BRIEF |
Below are the records; reproduce all of them exactly but without any images.

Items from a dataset
----------

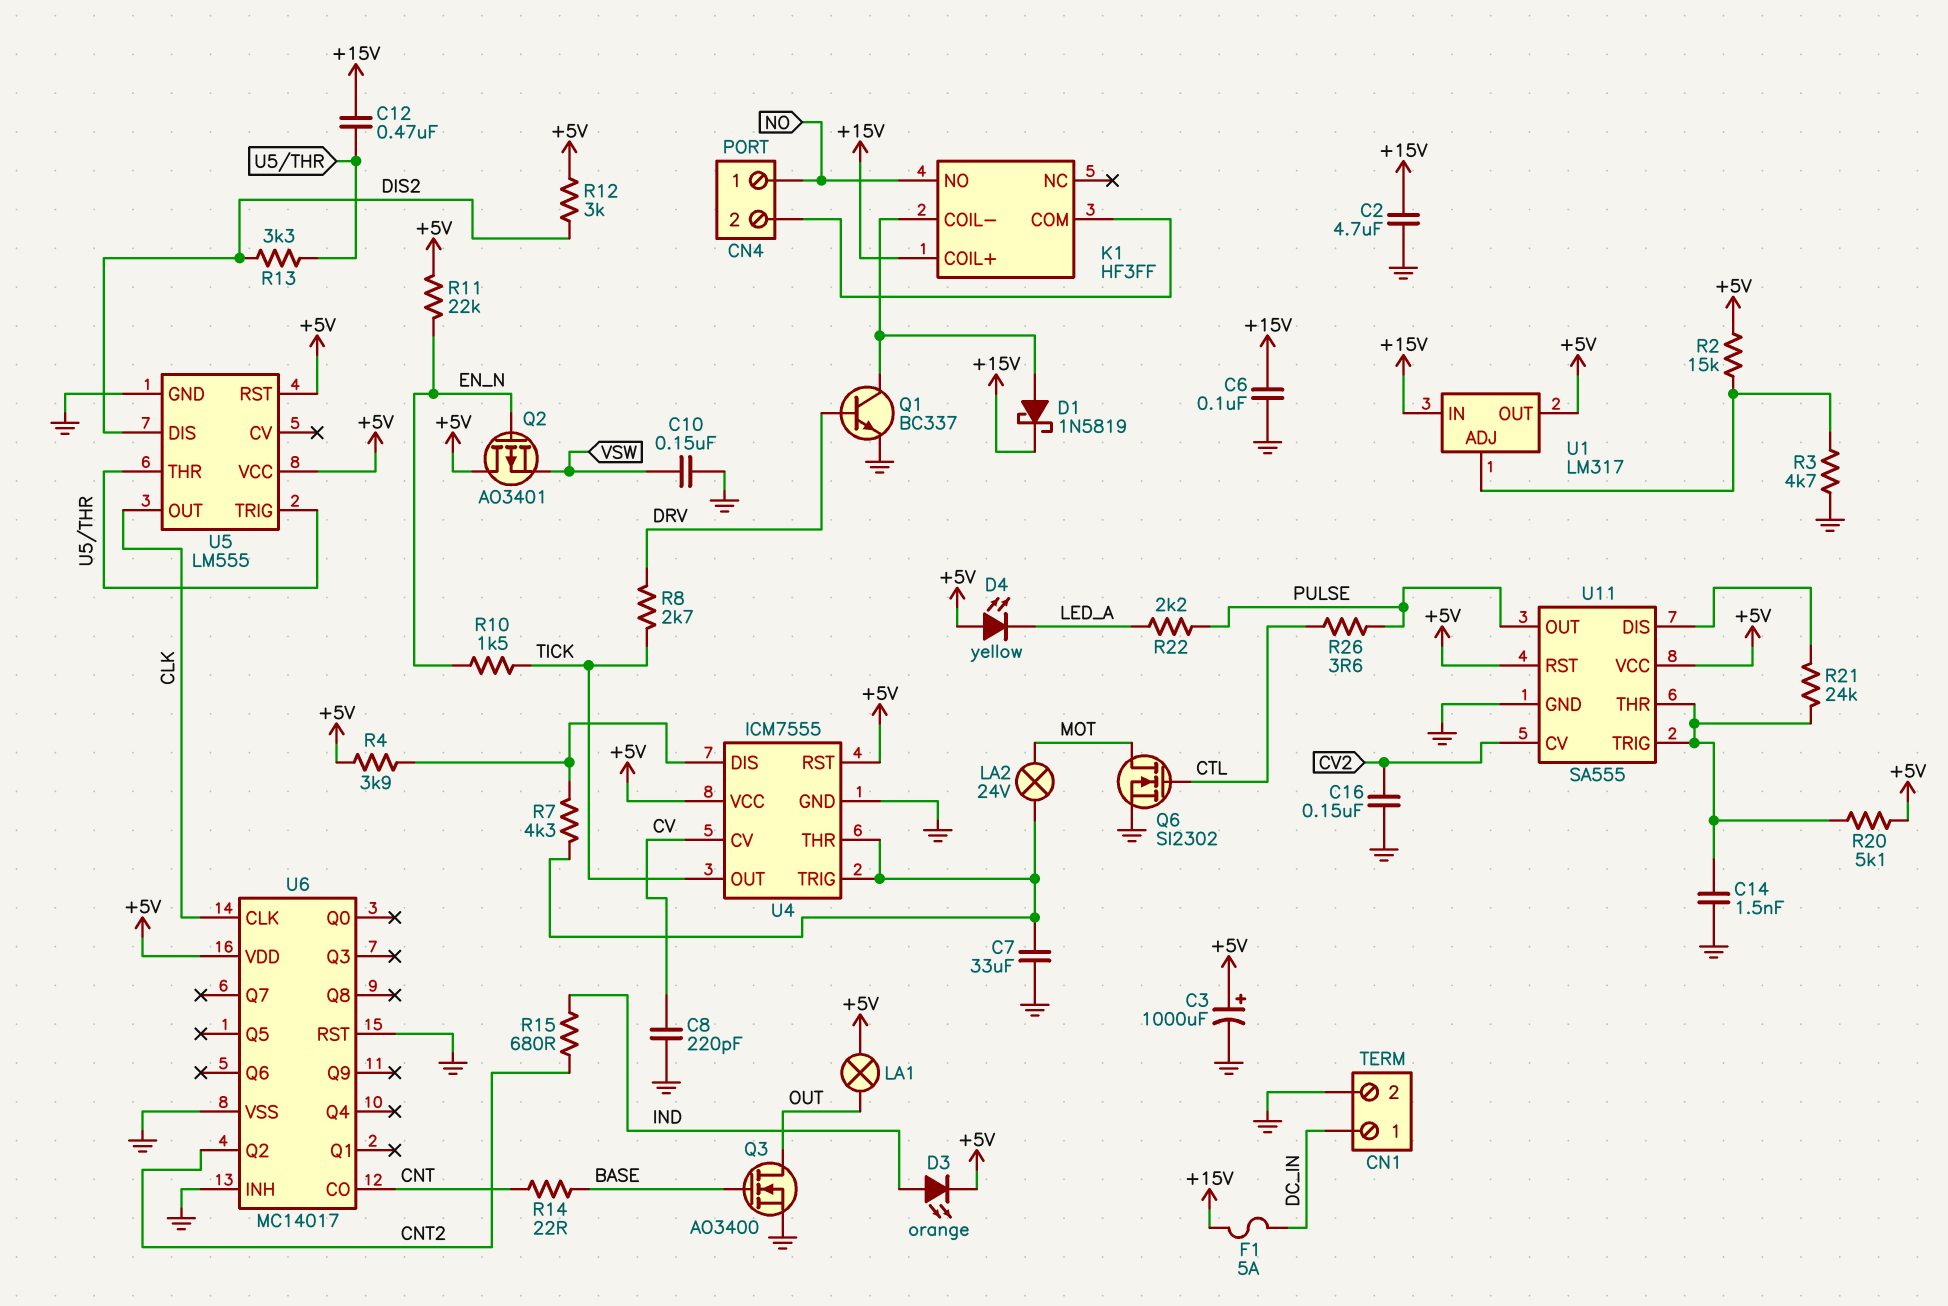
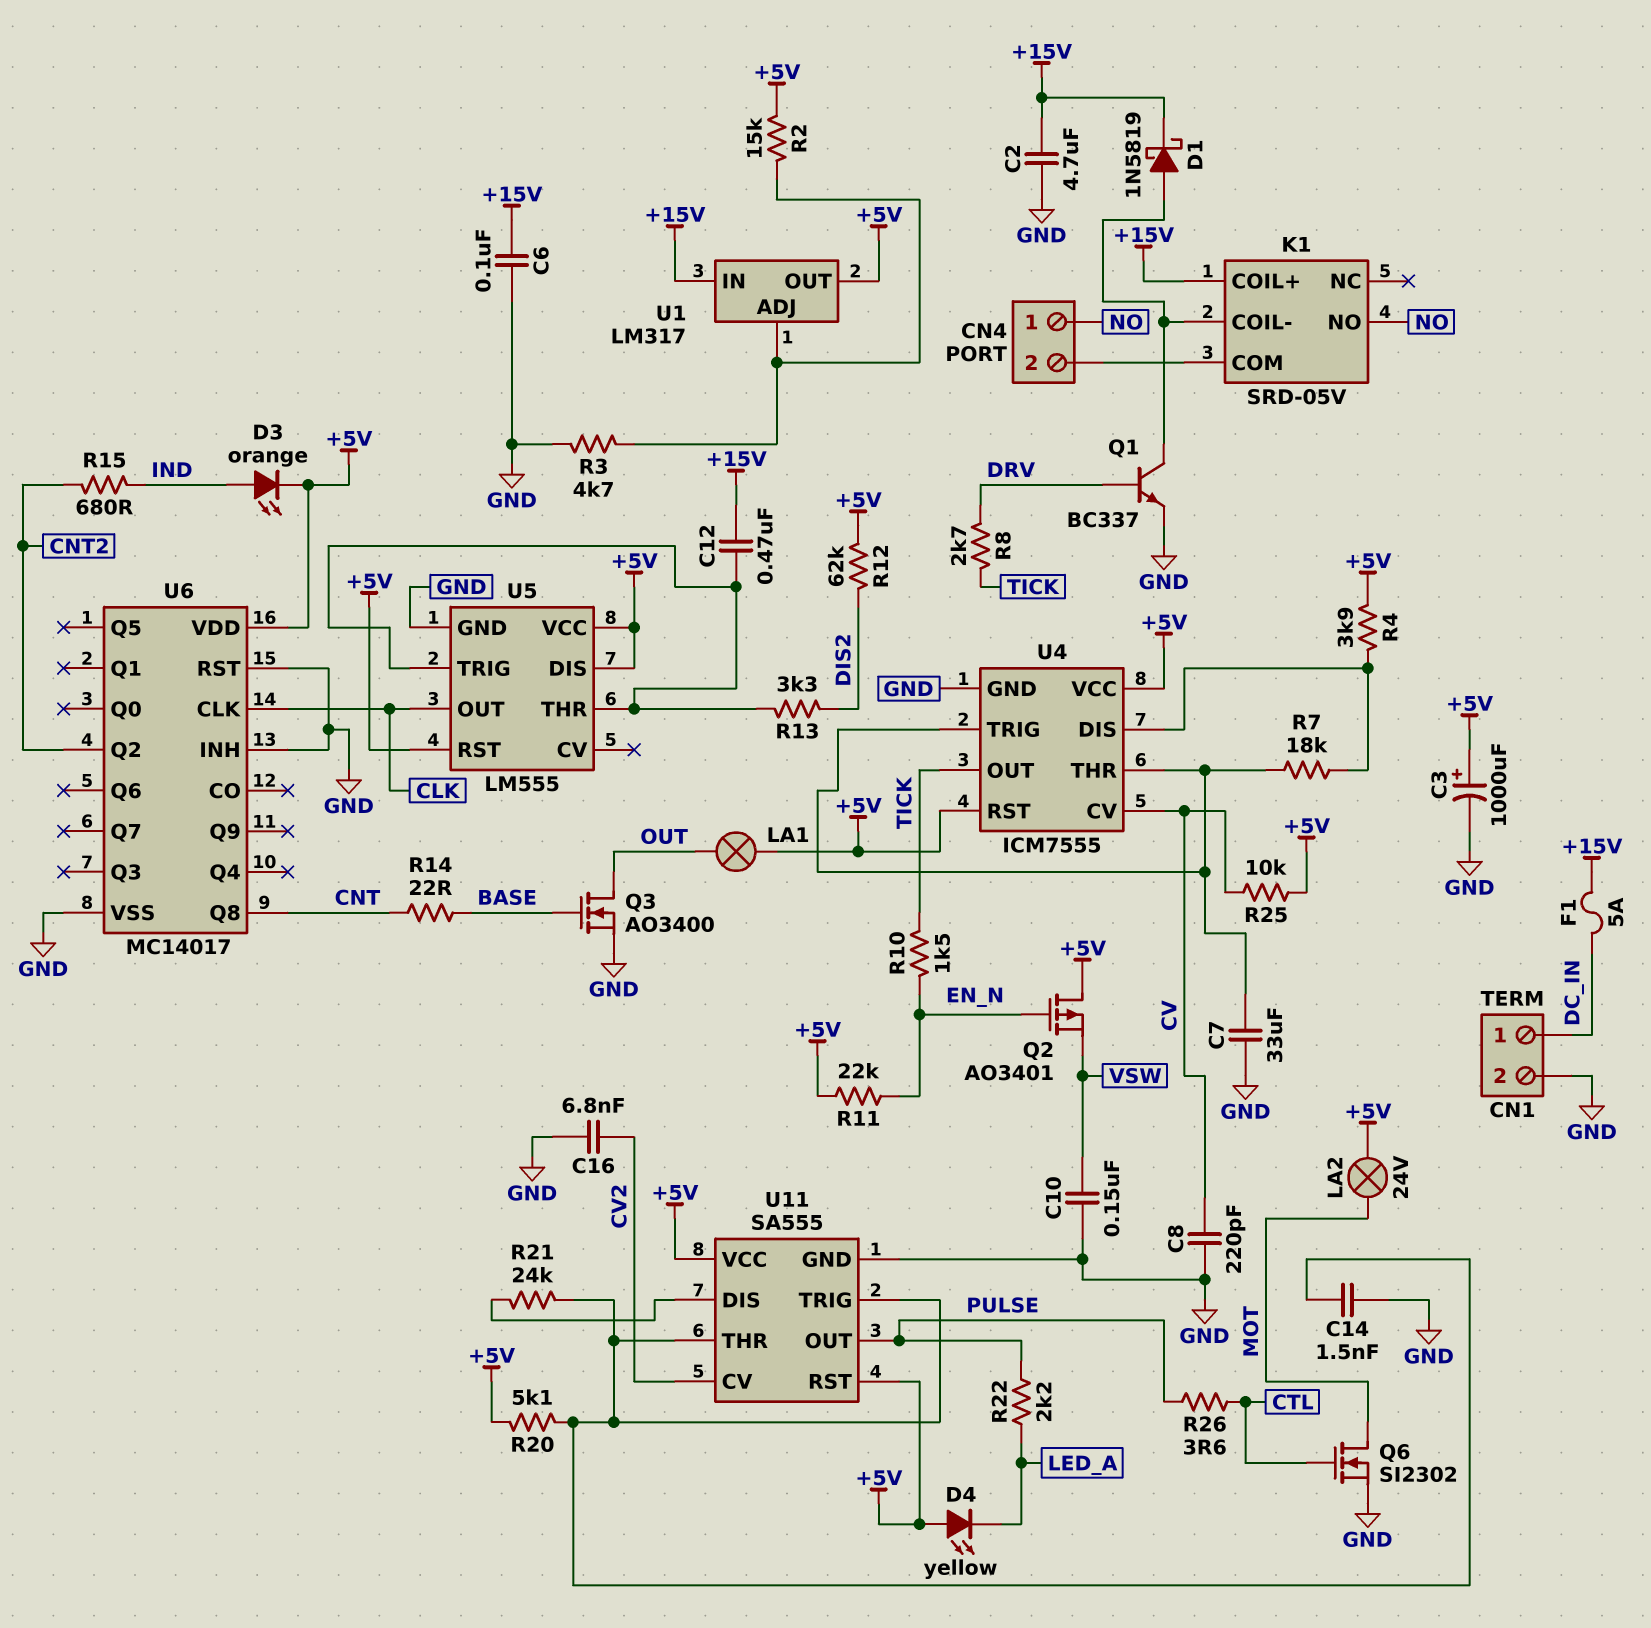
C16: 150nF (CV2, GND) -> 6.8nF (CV2, GND)
K1: HF3FF -> SRD-05V
LA2: lamp 24V (MOT, U4/THR) -> lamp 24V (+5V, MOT)
R7: 4.3k (U4/DIS, U4/THR) -> 18k (U4/DIS, U4/THR)
R12: 3k (+5V, DIS2) -> 62k (+5V, DIS2)
R25: none -> 10k (+5V, CV)
U5 pin DIS: DIS2 -> +5V
U6 pin CO: CNT -> none
U6 pin Q8: none -> CNT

----------

WORKED SOLUTION |
C16: 150nF (CV2, GND) -> 6.8nF (CV2, GND)
K1: HF3FF -> SRD-05V
LA2: lamp 24V (MOT, U4/THR) -> lamp 24V (+5V, MOT)
R7: 4.3k (U4/DIS, U4/THR) -> 18k (U4/DIS, U4/THR)
R12: 3k (+5V, DIS2) -> 62k (+5V, DIS2)
R25: none -> 10k (+5V, CV)
U5 pin DIS: DIS2 -> +5V
U6 pin CO: CNT -> none
U6 pin Q8: none -> CNT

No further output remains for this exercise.